§ **STORED DATA**:
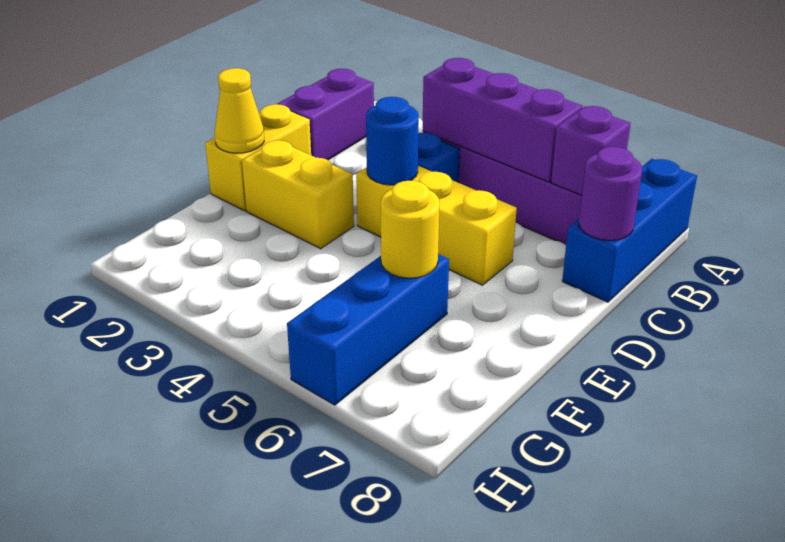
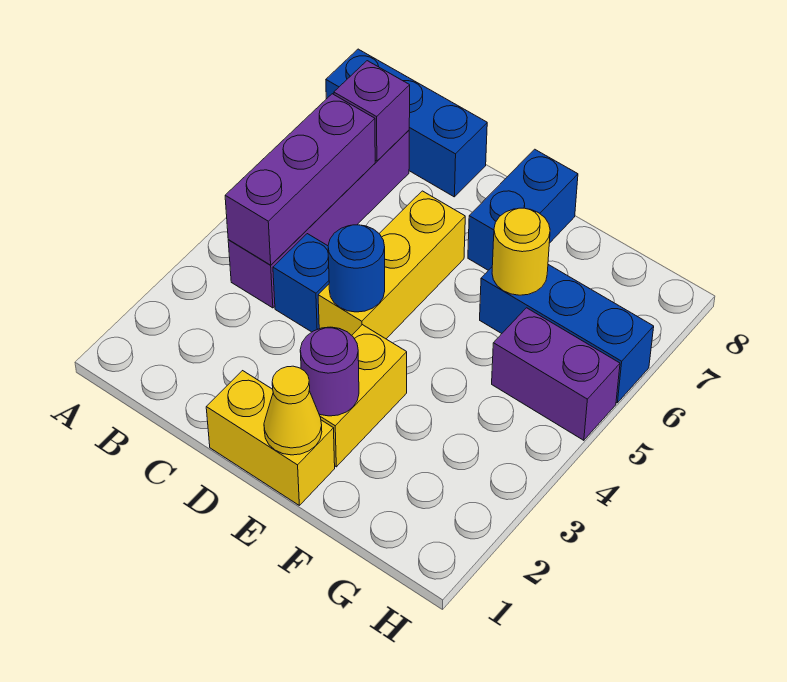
purple brick B1:C1 level 1 -> purple brick G5:H5 level 1
purple round brick C8 level 2 -> purple round brick E2 level 2
none -> blue brick E7:E8 level 1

§ **EXERCISE AIM**: Begin with the line that holds "purple round brick C8" and write out each line from there to the end of the material, exactly as it stands. Include nothing else.

§ **PROBLEM SOLUTION**:
purple round brick C8 level 2 -> purple round brick E2 level 2
none -> blue brick E7:E8 level 1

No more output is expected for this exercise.